What this task involves =>
Set down all of the data that follows word for word, without the images.

::: Data for analysis

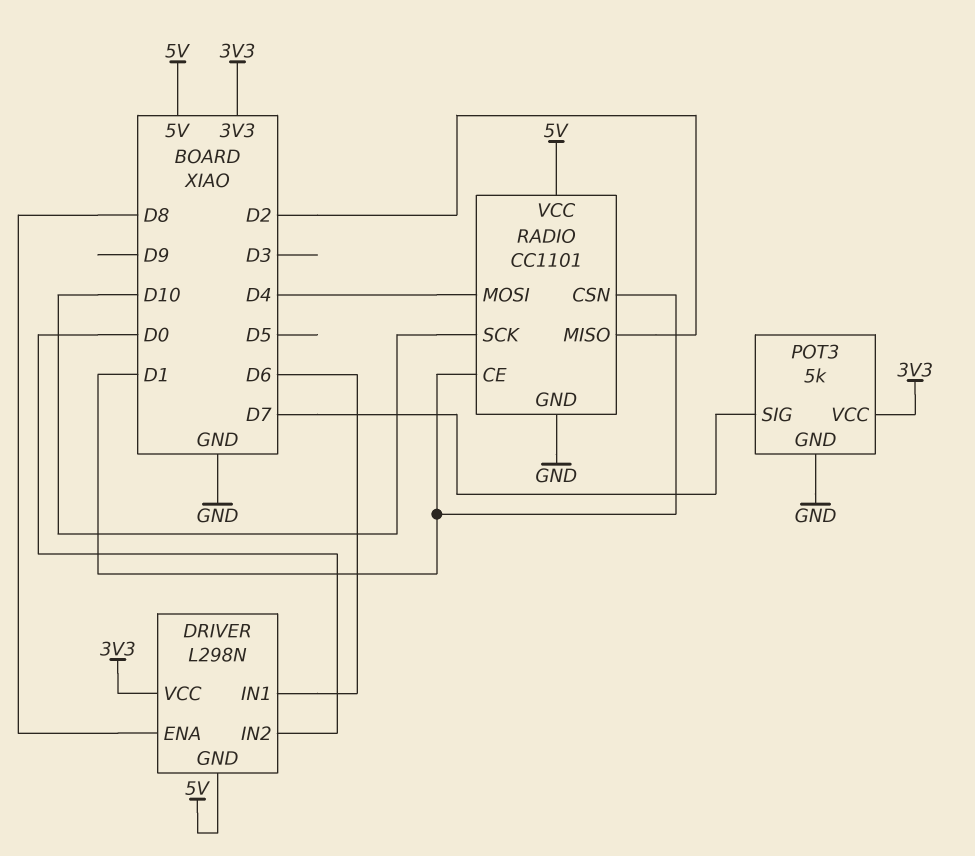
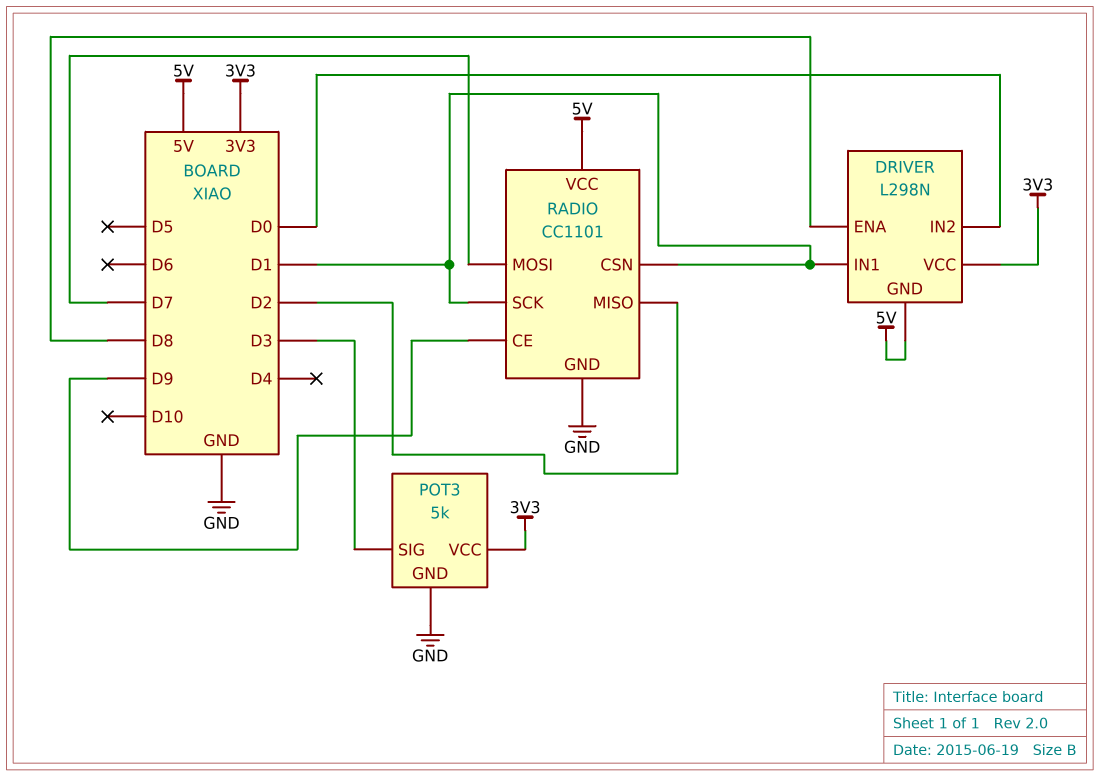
DRIVER pin IN1: D6 -> D1
POT3 pin SIG: D7 -> D3
RADIO pin CE: D1 -> D9
RADIO pin MOSI: D4 -> D7
RADIO pin SCK: D10 -> D1

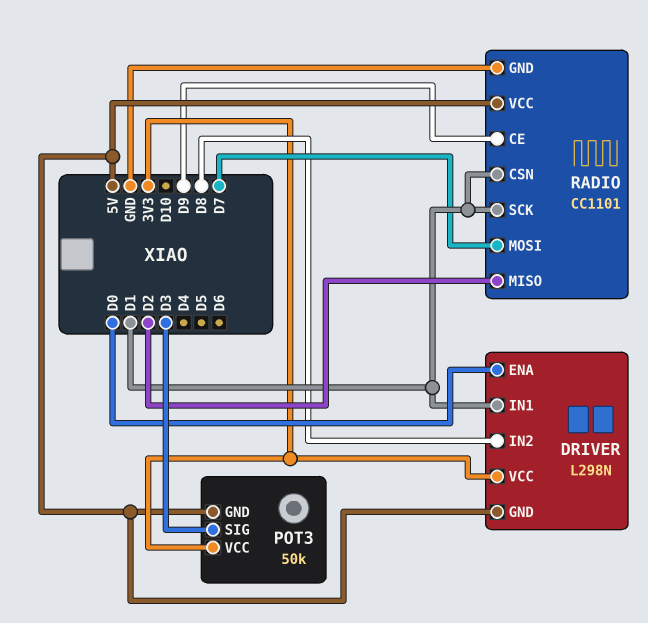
DRIVER pin ENA: D8 -> D0
DRIVER pin IN2: D0 -> D8
POT3: 5k -> 50k
POT3 pin GND: GND -> 5V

::::::

Your solution =>
DRIVER pin IN1: D6 -> D1
POT3 pin SIG: D7 -> D3
RADIO pin CE: D1 -> D9
RADIO pin MOSI: D4 -> D7
RADIO pin SCK: D10 -> D1

DRIVER pin ENA: D8 -> D0
DRIVER pin IN2: D0 -> D8
POT3: 5k -> 50k
POT3 pin GND: GND -> 5V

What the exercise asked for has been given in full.